### The problem
Ignoring every picture, transcribe the data in full as it stands.

### Data extract
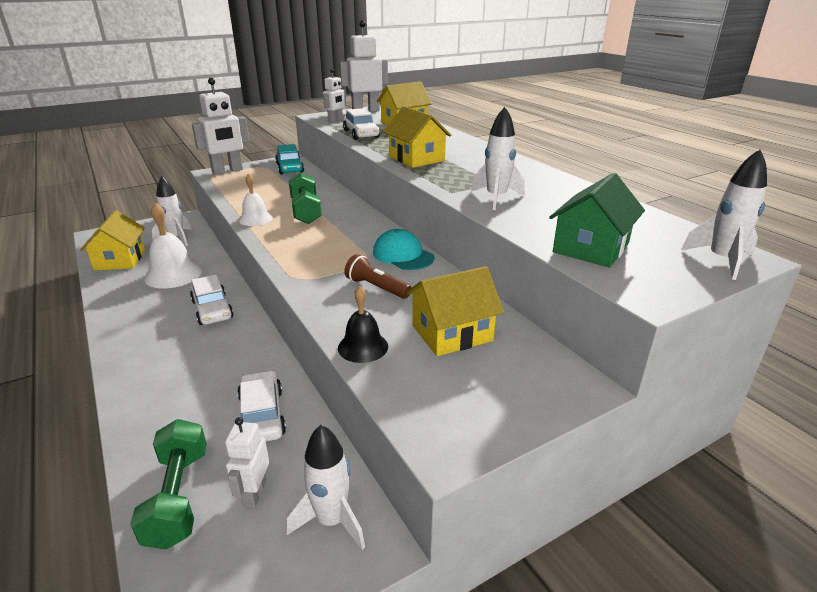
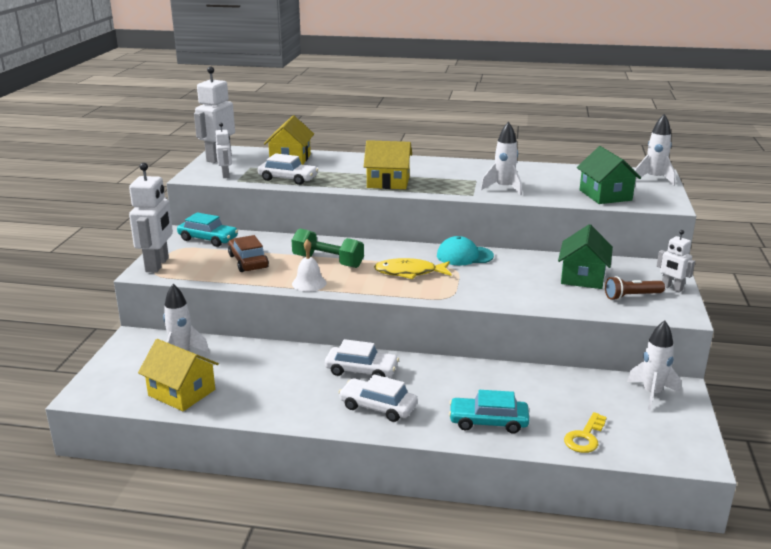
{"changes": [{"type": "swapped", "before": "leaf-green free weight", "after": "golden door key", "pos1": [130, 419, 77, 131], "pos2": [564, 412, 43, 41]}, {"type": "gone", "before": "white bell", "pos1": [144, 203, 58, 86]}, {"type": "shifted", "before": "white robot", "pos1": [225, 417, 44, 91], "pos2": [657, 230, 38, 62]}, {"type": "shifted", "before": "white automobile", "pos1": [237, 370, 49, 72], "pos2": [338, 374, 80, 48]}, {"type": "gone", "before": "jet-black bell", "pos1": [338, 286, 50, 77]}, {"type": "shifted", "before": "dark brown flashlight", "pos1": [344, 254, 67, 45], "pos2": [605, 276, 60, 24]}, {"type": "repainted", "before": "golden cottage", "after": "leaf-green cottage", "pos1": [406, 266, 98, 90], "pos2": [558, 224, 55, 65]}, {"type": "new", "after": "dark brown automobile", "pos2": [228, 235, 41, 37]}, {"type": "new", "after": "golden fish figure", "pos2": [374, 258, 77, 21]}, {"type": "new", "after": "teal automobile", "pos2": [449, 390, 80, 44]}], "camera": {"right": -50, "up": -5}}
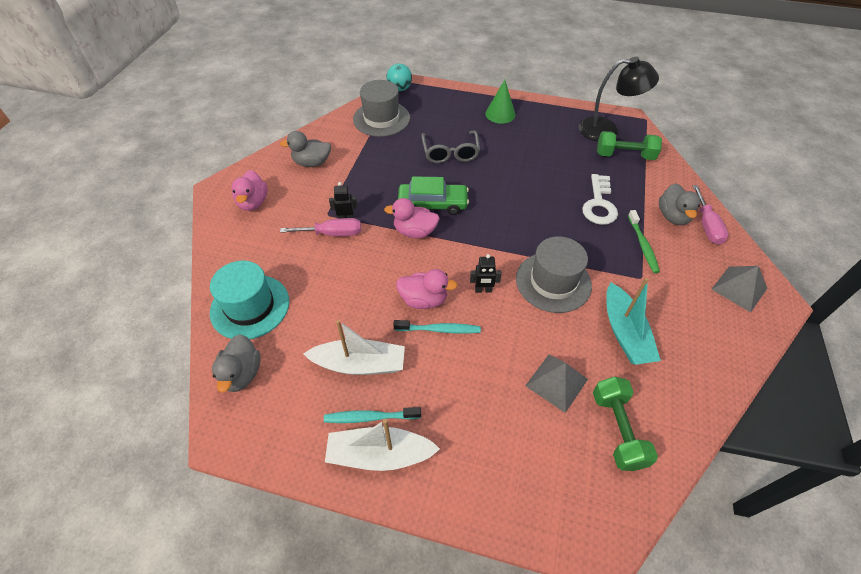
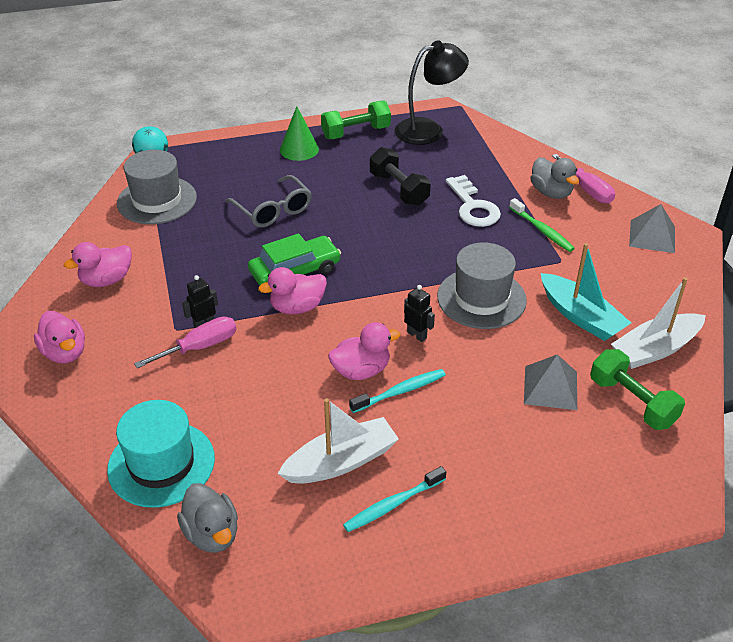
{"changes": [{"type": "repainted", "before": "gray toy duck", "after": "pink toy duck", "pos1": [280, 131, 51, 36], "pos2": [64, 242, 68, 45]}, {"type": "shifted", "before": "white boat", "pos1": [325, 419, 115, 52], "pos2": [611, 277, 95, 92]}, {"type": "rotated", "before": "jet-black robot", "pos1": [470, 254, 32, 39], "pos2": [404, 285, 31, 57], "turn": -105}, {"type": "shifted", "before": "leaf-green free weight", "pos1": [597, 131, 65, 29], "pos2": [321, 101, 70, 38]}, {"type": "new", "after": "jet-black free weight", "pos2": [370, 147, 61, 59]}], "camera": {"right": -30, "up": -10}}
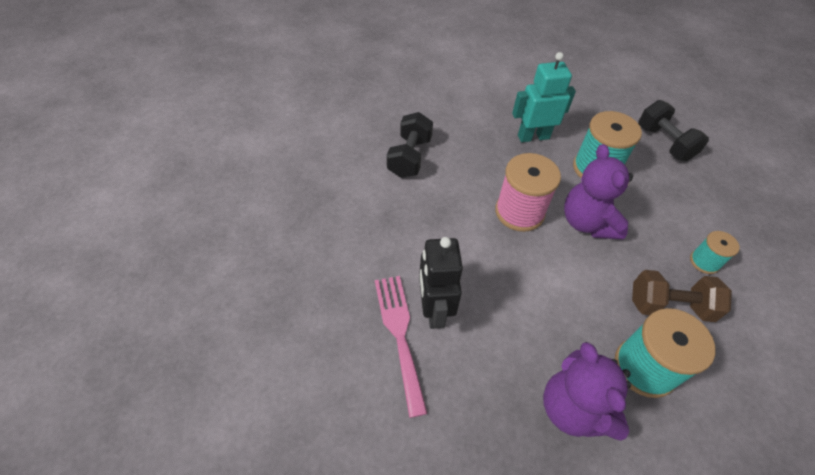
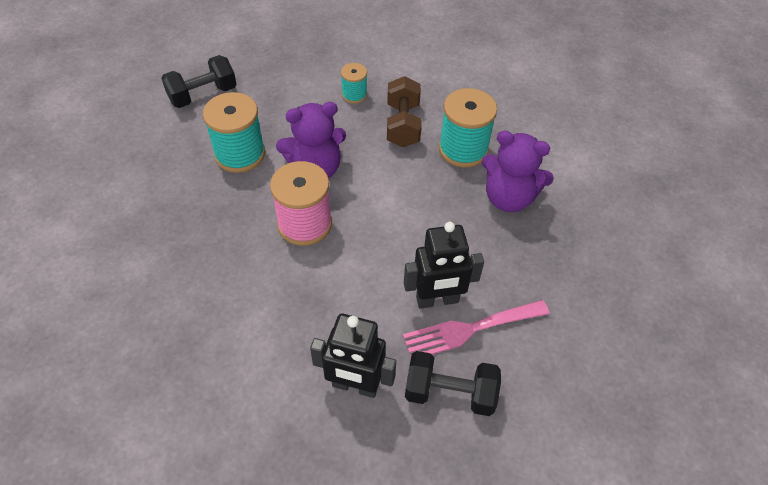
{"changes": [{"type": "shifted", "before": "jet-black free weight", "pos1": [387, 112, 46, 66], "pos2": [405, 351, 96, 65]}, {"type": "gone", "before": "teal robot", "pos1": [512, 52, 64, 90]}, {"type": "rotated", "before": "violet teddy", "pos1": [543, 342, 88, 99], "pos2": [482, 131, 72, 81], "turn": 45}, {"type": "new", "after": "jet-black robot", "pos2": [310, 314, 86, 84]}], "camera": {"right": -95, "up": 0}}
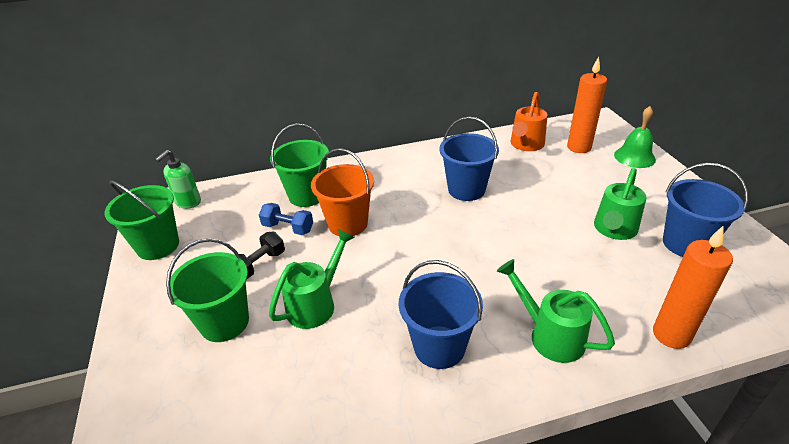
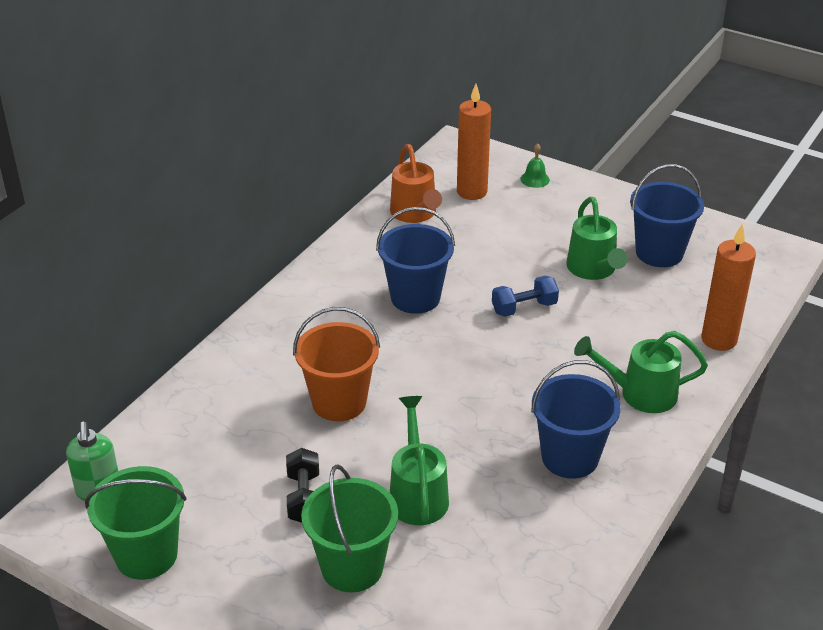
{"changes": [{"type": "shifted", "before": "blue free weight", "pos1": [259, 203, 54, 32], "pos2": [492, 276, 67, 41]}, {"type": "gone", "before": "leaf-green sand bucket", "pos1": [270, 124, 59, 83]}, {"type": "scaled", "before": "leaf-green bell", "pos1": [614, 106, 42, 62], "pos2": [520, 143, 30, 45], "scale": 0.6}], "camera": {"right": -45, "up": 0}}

### Task result
{"changes": [{"type": "swapped", "before": "leaf-green free weight", "after": "golden door key", "pos1": [130, 419, 77, 131], "pos2": [564, 412, 43, 41]}, {"type": "gone", "before": "white bell", "pos1": [144, 203, 58, 86]}, {"type": "shifted", "before": "white robot", "pos1": [225, 417, 44, 91], "pos2": [657, 230, 38, 62]}, {"type": "shifted", "before": "white automobile", "pos1": [237, 370, 49, 72], "pos2": [338, 374, 80, 48]}, {"type": "gone", "before": "jet-black bell", "pos1": [338, 286, 50, 77]}, {"type": "shifted", "before": "dark brown flashlight", "pos1": [344, 254, 67, 45], "pos2": [605, 276, 60, 24]}, {"type": "repainted", "before": "golden cottage", "after": "leaf-green cottage", "pos1": [406, 266, 98, 90], "pos2": [558, 224, 55, 65]}, {"type": "new", "after": "dark brown automobile", "pos2": [228, 235, 41, 37]}, {"type": "new", "after": "golden fish figure", "pos2": [374, 258, 77, 21]}, {"type": "new", "after": "teal automobile", "pos2": [449, 390, 80, 44]}], "camera": {"right": -50, "up": -5}}
{"changes": [{"type": "repainted", "before": "gray toy duck", "after": "pink toy duck", "pos1": [280, 131, 51, 36], "pos2": [64, 242, 68, 45]}, {"type": "shifted", "before": "white boat", "pos1": [325, 419, 115, 52], "pos2": [611, 277, 95, 92]}, {"type": "rotated", "before": "jet-black robot", "pos1": [470, 254, 32, 39], "pos2": [404, 285, 31, 57], "turn": -105}, {"type": "shifted", "before": "leaf-green free weight", "pos1": [597, 131, 65, 29], "pos2": [321, 101, 70, 38]}, {"type": "new", "after": "jet-black free weight", "pos2": [370, 147, 61, 59]}], "camera": {"right": -30, "up": -10}}
{"changes": [{"type": "shifted", "before": "jet-black free weight", "pos1": [387, 112, 46, 66], "pos2": [405, 351, 96, 65]}, {"type": "gone", "before": "teal robot", "pos1": [512, 52, 64, 90]}, {"type": "rotated", "before": "violet teddy", "pos1": [543, 342, 88, 99], "pos2": [482, 131, 72, 81], "turn": 45}, {"type": "new", "after": "jet-black robot", "pos2": [310, 314, 86, 84]}], "camera": {"right": -95, "up": 0}}
{"changes": [{"type": "shifted", "before": "blue free weight", "pos1": [259, 203, 54, 32], "pos2": [492, 276, 67, 41]}, {"type": "gone", "before": "leaf-green sand bucket", "pos1": [270, 124, 59, 83]}, {"type": "scaled", "before": "leaf-green bell", "pos1": [614, 106, 42, 62], "pos2": [520, 143, 30, 45], "scale": 0.6}], "camera": {"right": -45, "up": 0}}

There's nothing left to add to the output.